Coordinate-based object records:
■ ■ ■
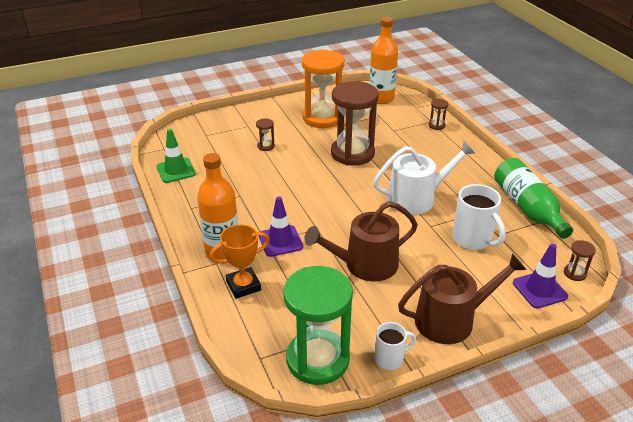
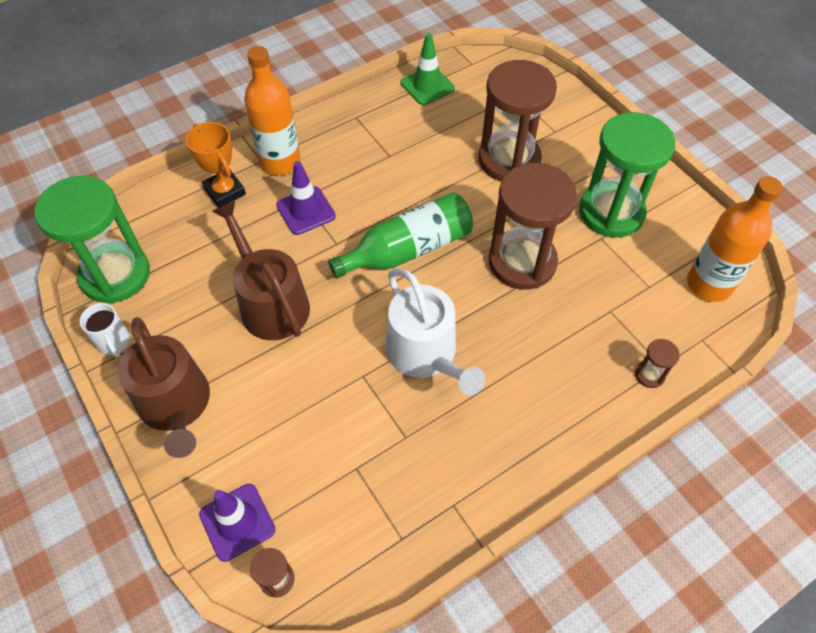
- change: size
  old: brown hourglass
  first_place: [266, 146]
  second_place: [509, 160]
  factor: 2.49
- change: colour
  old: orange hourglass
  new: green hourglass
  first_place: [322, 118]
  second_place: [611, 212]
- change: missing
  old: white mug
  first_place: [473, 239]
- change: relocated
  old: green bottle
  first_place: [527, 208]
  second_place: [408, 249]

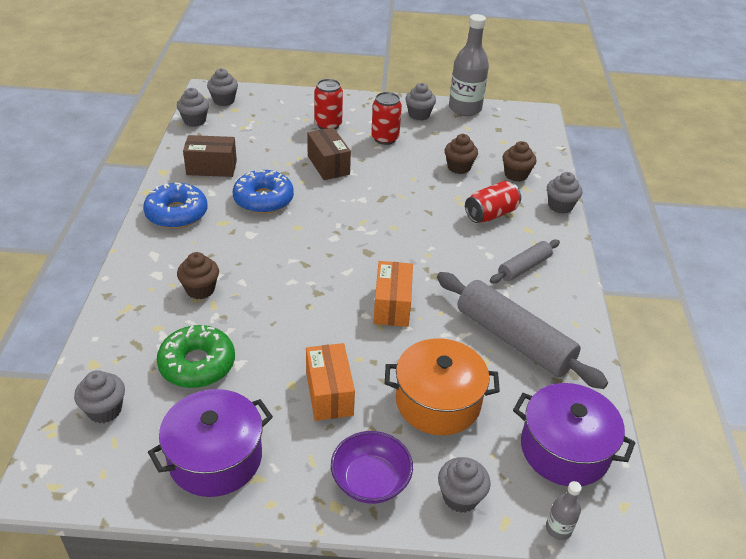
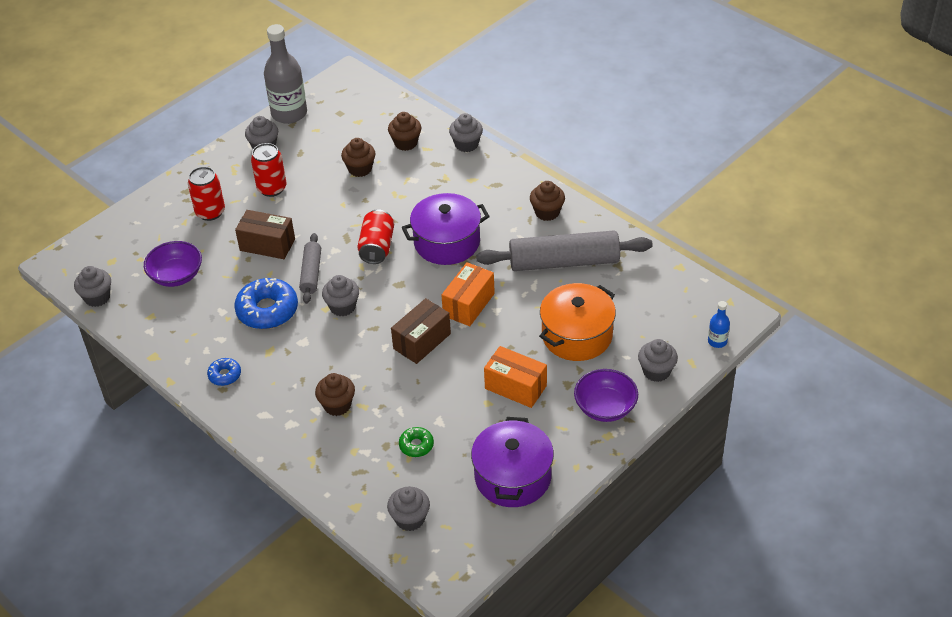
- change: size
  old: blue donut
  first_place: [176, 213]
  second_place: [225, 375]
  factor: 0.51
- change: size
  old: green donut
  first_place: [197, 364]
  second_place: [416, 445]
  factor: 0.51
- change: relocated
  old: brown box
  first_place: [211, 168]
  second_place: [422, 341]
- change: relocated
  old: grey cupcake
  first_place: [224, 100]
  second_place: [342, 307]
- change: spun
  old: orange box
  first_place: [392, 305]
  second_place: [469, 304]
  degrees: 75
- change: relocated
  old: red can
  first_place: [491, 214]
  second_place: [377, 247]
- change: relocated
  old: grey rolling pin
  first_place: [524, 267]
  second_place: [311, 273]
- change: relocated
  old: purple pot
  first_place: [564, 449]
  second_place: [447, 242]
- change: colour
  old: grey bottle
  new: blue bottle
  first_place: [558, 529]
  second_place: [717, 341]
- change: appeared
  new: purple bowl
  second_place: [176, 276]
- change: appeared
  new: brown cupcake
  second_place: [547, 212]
■ ■ ■
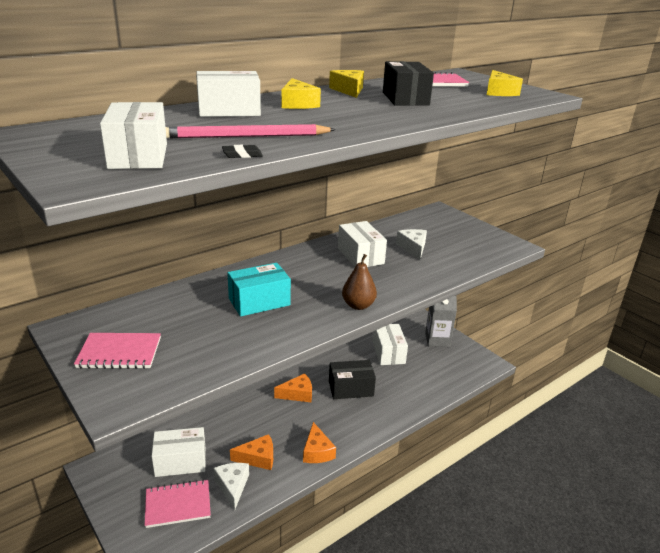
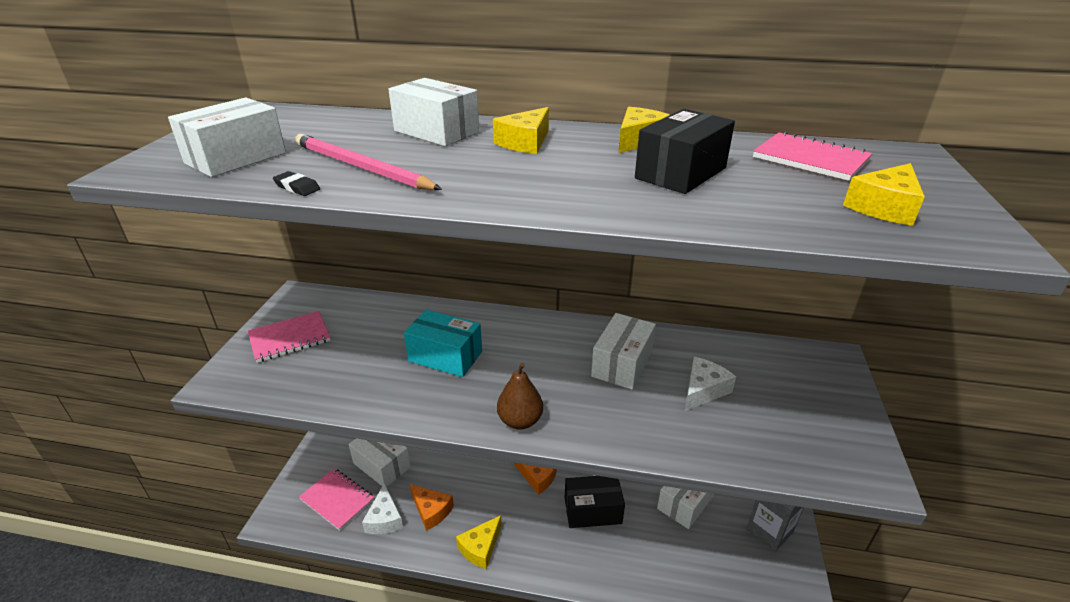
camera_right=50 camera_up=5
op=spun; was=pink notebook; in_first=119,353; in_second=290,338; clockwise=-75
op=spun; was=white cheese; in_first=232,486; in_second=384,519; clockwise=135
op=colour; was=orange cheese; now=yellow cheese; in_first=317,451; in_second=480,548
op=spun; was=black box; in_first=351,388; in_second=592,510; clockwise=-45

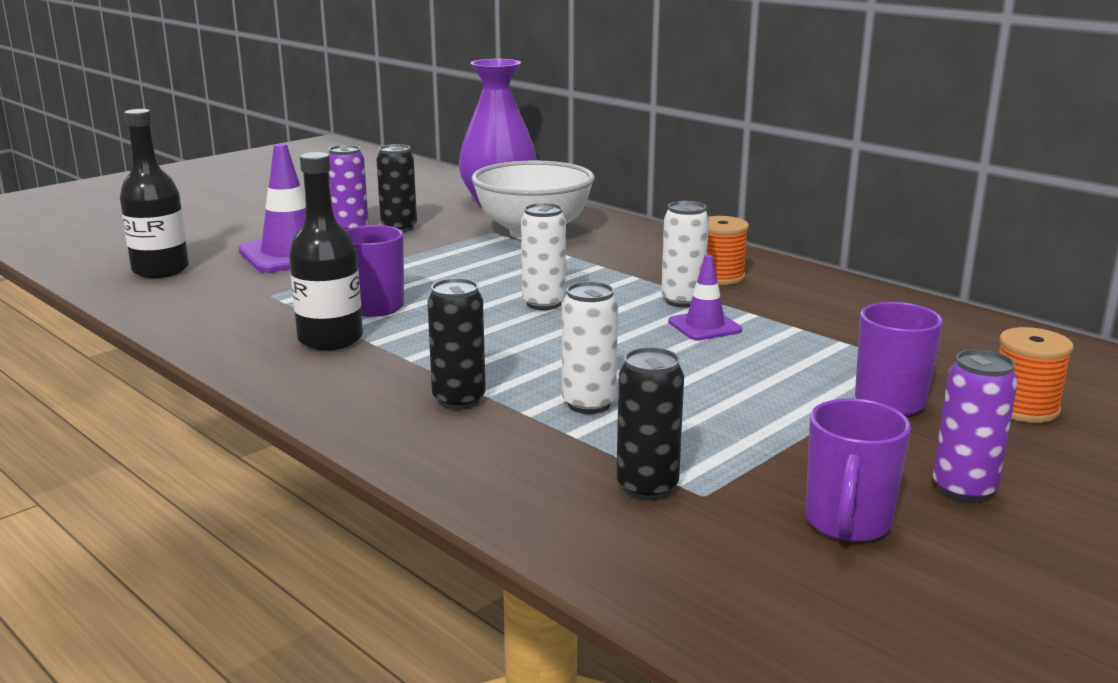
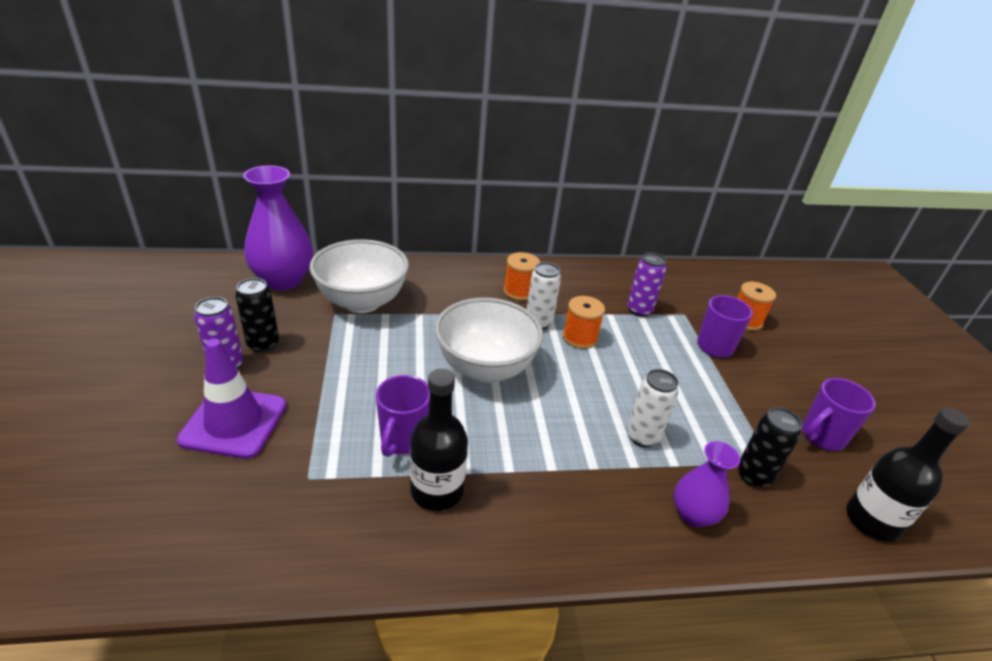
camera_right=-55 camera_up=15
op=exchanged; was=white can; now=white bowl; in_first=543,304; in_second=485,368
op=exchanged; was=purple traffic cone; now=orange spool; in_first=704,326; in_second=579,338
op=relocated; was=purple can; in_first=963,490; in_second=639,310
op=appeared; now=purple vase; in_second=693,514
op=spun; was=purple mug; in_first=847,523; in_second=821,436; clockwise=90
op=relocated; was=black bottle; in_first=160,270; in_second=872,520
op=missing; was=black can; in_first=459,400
■ ■ ■
WHAT IS REQUIRED — Looking at the entries above, can you reproduce exactly the lines from the one that holds "camera_right=50 camera_up=5" through the one that holds "op=colour; was=orange cheese;", and only those?

SOLUTION —
camera_right=50 camera_up=5
op=spun; was=pink notebook; in_first=119,353; in_second=290,338; clockwise=-75
op=spun; was=white cheese; in_first=232,486; in_second=384,519; clockwise=135
op=colour; was=orange cheese; now=yellow cheese; in_first=317,451; in_second=480,548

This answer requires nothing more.